_Exercise requirements_:
Below this sentence is a listing; return exactly its lines from the one with "tan plate D3:D4" to the one with "none -> pink plate L4:L6 level 1", both kept, and nothing more.

─── Data shown

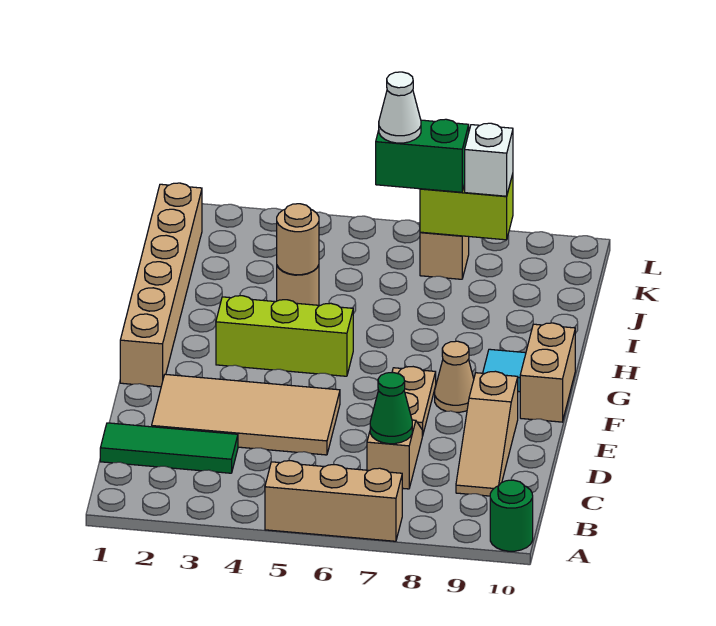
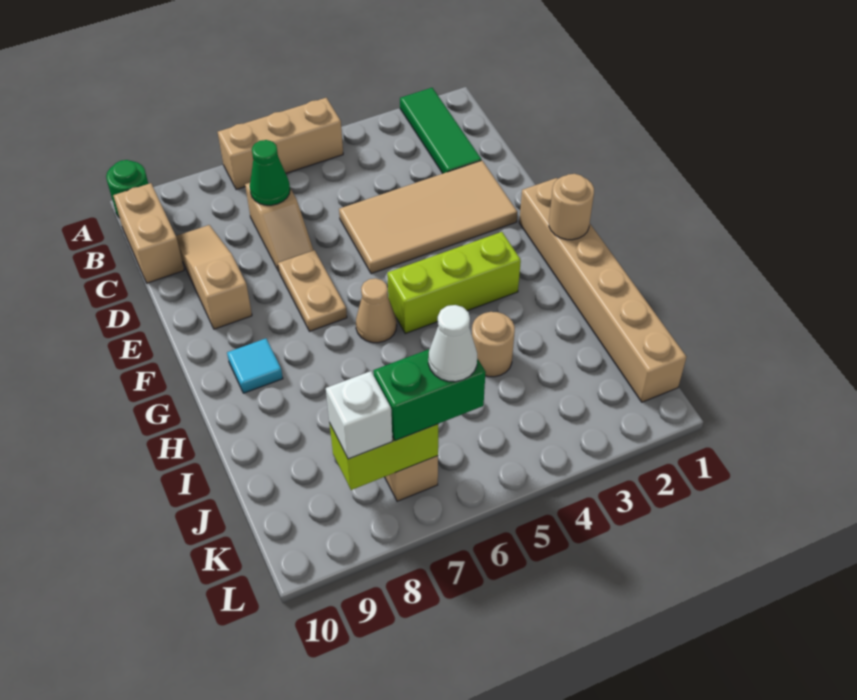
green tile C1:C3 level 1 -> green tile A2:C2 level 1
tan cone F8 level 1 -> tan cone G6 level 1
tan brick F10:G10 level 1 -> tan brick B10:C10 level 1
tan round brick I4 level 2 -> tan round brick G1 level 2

──────
─── Data shown

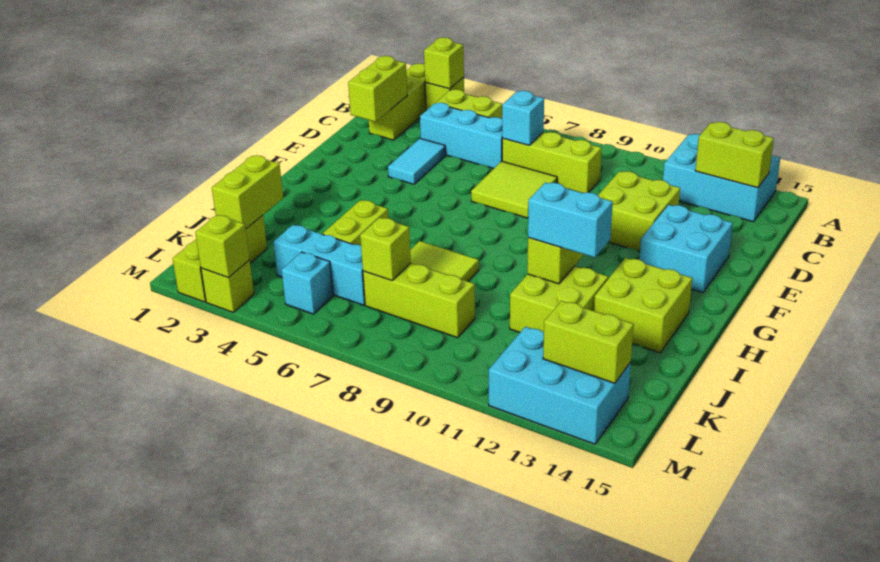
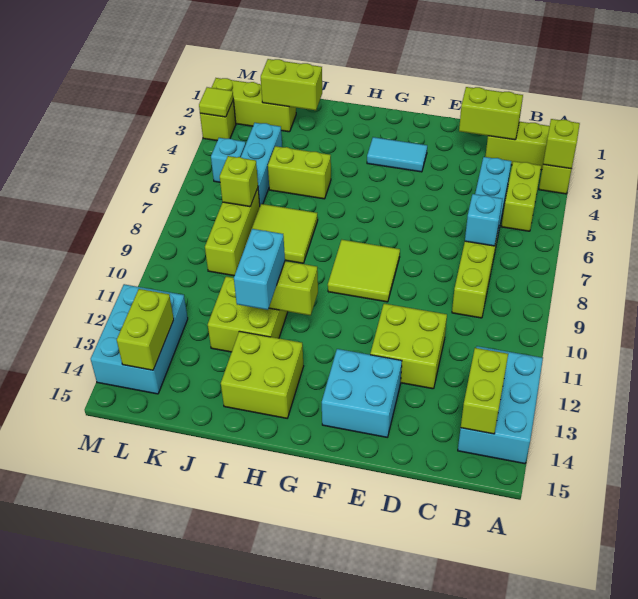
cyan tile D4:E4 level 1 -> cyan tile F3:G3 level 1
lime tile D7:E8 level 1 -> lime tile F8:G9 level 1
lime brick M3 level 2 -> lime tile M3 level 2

──────
─── Data shown

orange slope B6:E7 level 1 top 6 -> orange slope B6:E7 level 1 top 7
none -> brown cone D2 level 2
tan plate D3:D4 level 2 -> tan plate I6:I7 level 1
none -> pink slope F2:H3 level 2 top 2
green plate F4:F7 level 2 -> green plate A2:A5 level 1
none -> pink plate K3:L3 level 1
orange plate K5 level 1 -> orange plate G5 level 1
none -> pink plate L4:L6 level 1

──────

_Worked solution_:
tan plate D3:D4 level 2 -> tan plate I6:I7 level 1
none -> pink slope F2:H3 level 2 top 2
green plate F4:F7 level 2 -> green plate A2:A5 level 1
none -> pink plate K3:L3 level 1
orange plate K5 level 1 -> orange plate G5 level 1
none -> pink plate L4:L6 level 1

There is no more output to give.